- _Data to examine_:
---

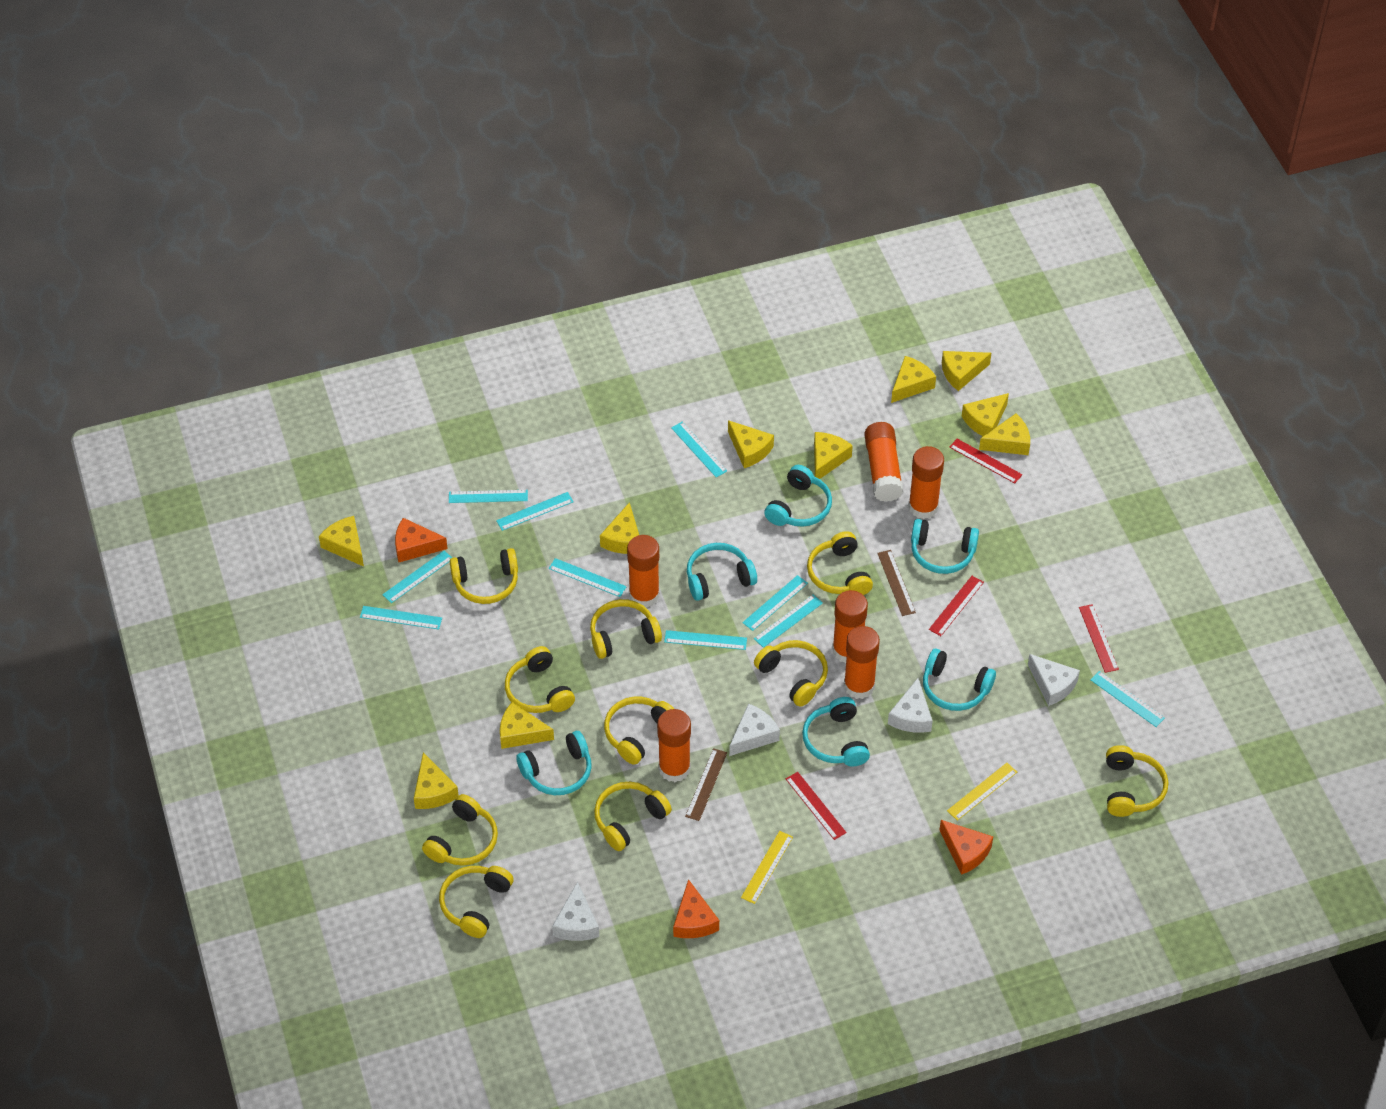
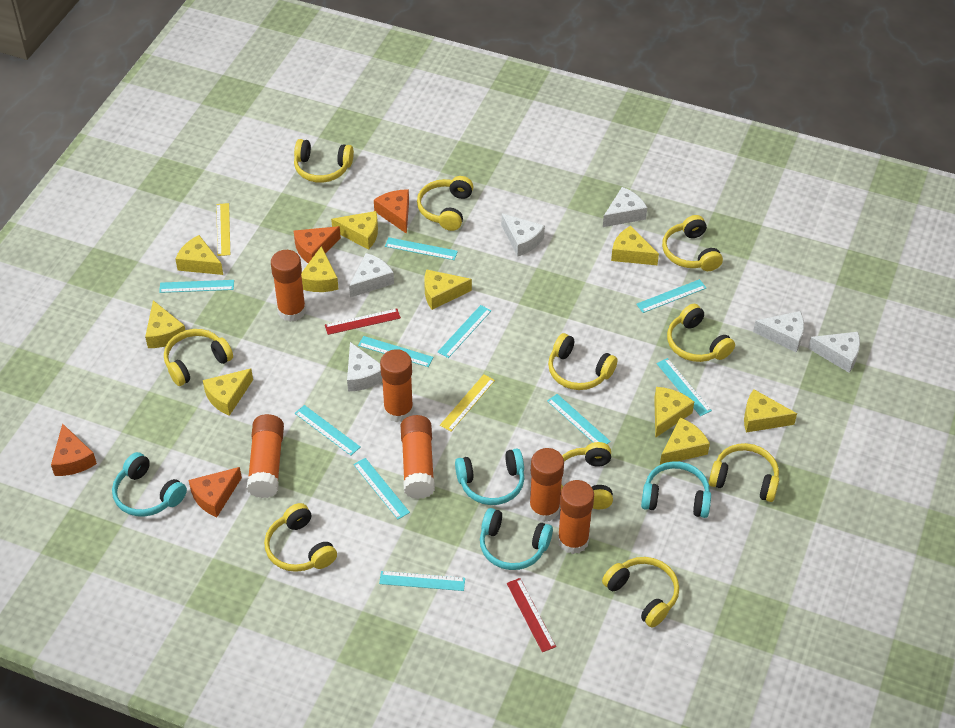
brown ruler: 2 -> 0
orange cheese: 3 -> 4
red ruler: 4 -> 2
turquoise headphones: 6 -> 4
white cheese: 4 -> 6

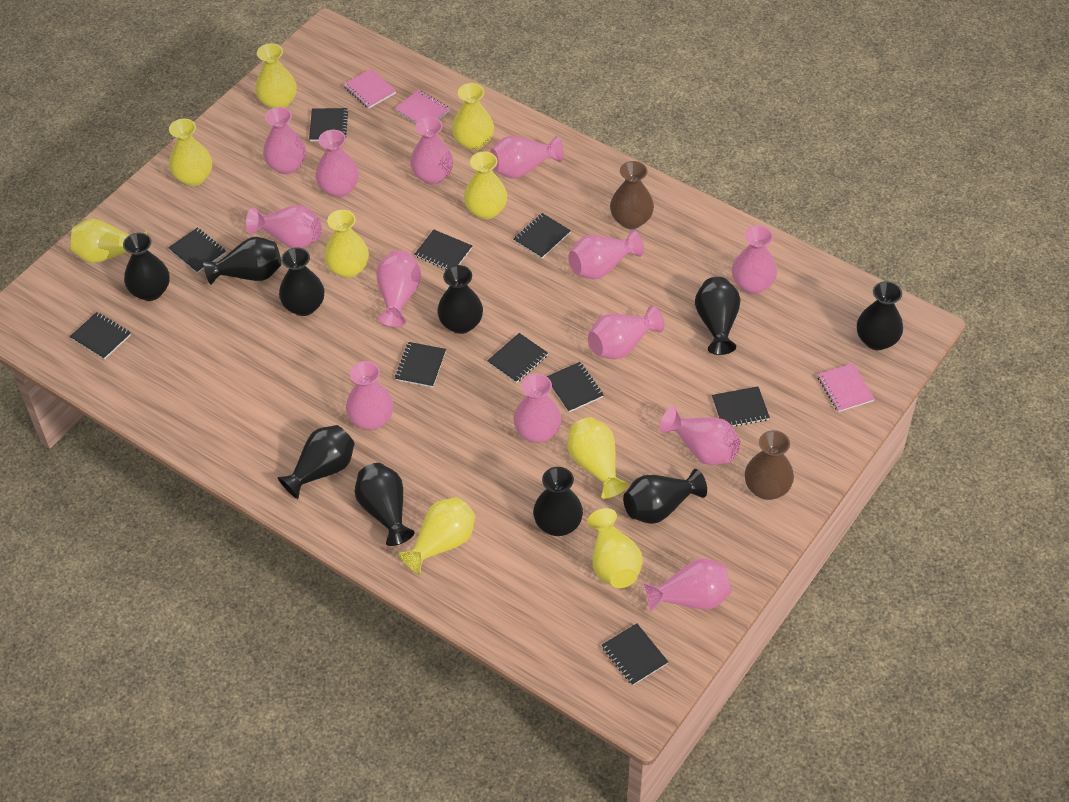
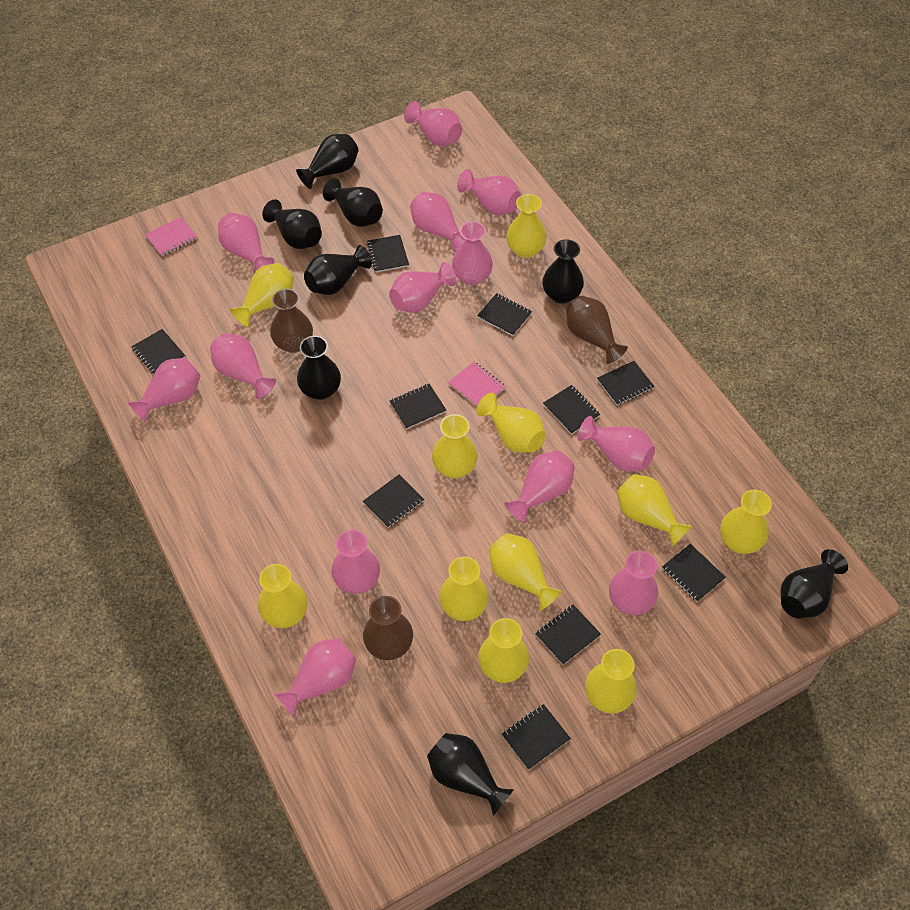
black vase: 10 -> 8
brown vase: 2 -> 3
pink notebook: 3 -> 2
yellow vase: 9 -> 11

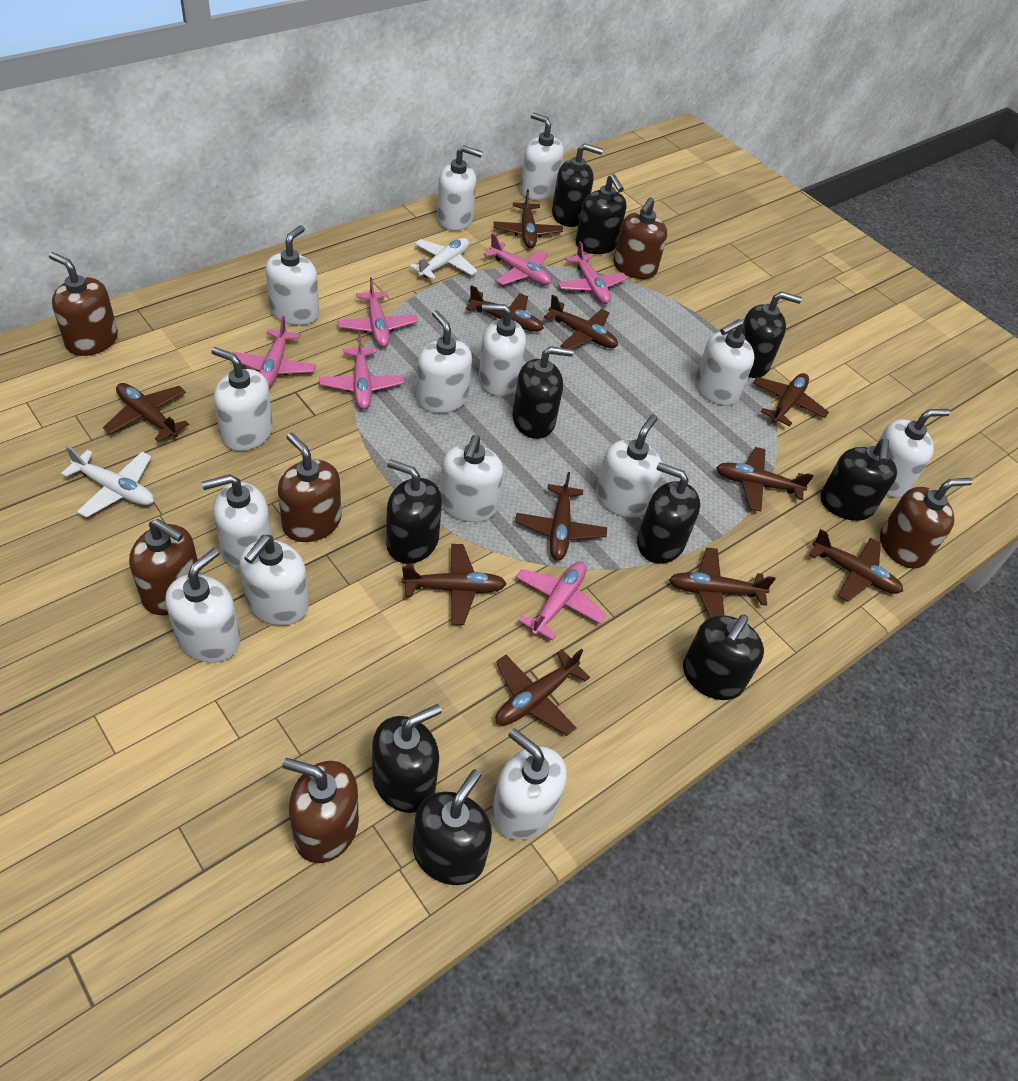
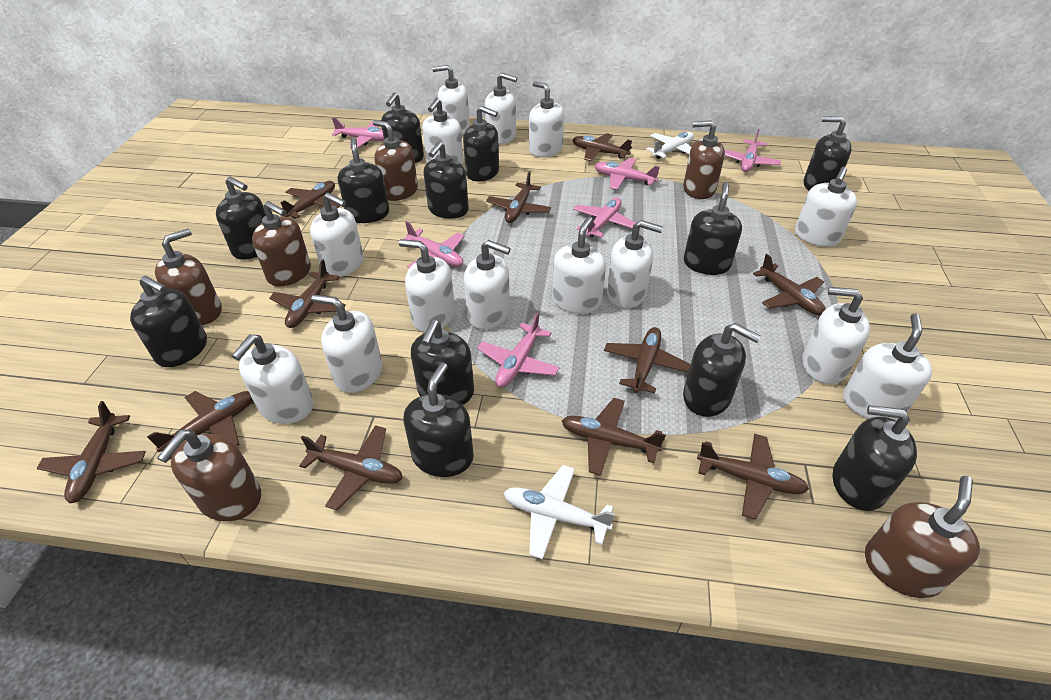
black soap dispenser: 10 -> 12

---

- _Exercise requirements_: Using the records above, report each line that contains the word "black" by copying it.

- _Result of the task_:
black vase: 10 -> 8
black soap dispenser: 10 -> 12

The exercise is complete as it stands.